Beneath this task are records; print exactly the stretch of them from the line with "[285,84,363,134] to [437,182,506,245]" through the line with "[676,257,712,310] to [669,314,711,382]", both ends included.

(Available records begins)

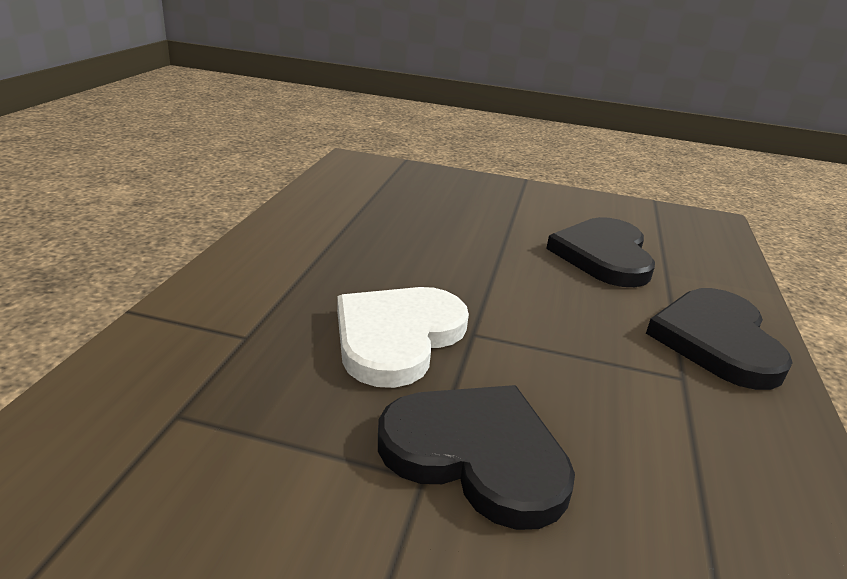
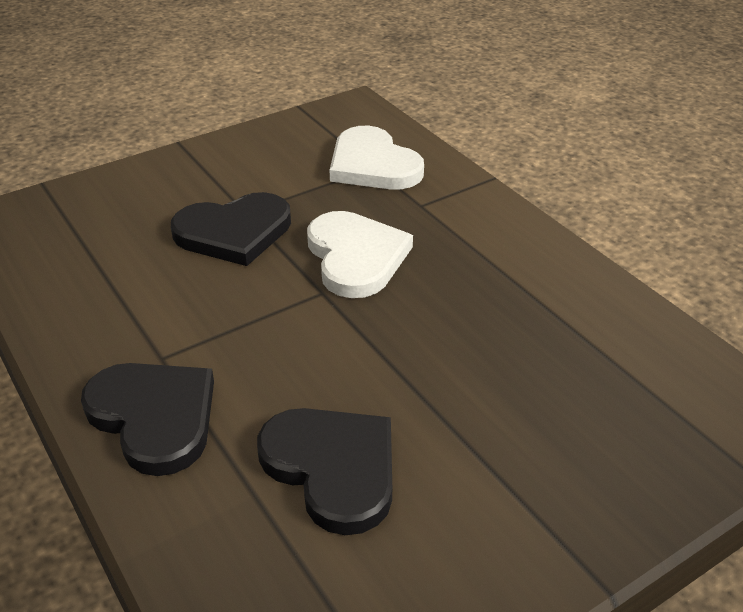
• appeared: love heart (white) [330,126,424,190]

(Available records ends)
(Available records begins)

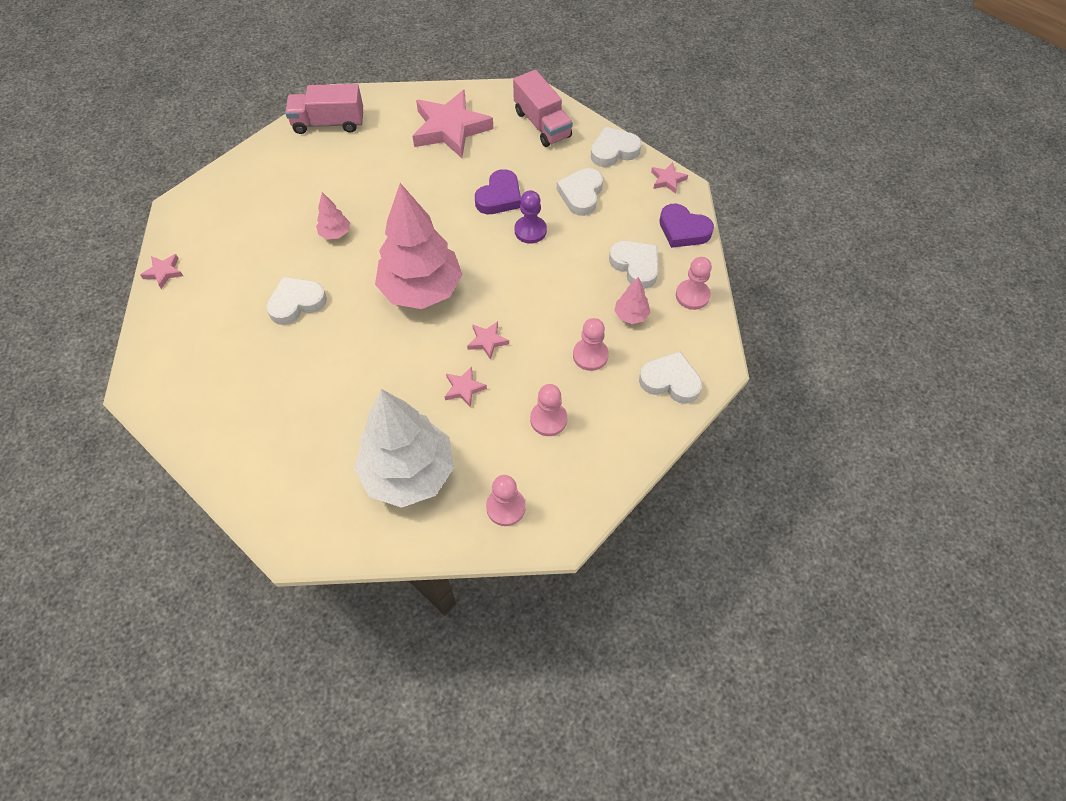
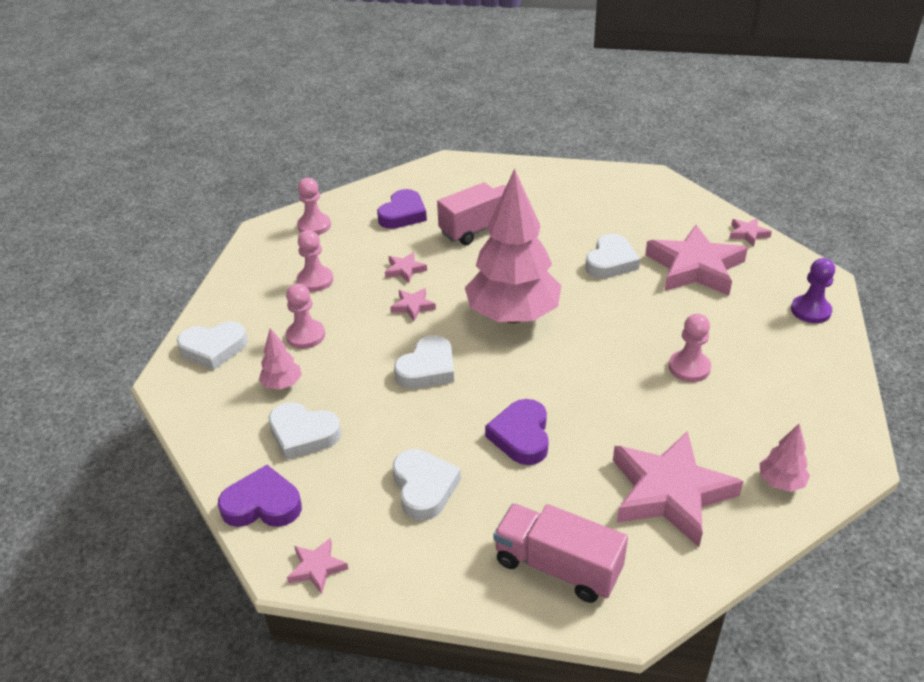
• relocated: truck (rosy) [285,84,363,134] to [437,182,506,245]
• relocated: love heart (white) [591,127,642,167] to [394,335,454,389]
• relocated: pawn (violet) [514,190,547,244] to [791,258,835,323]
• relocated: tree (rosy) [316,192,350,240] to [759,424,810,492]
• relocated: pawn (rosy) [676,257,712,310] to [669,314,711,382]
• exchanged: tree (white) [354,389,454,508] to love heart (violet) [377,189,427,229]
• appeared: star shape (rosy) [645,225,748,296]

(Available records ends)

Exercise output
• relocated: truck (rosy) [285,84,363,134] to [437,182,506,245]
• relocated: love heart (white) [591,127,642,167] to [394,335,454,389]
• relocated: pawn (violet) [514,190,547,244] to [791,258,835,323]
• relocated: tree (rosy) [316,192,350,240] to [759,424,810,492]
• relocated: pawn (rosy) [676,257,712,310] to [669,314,711,382]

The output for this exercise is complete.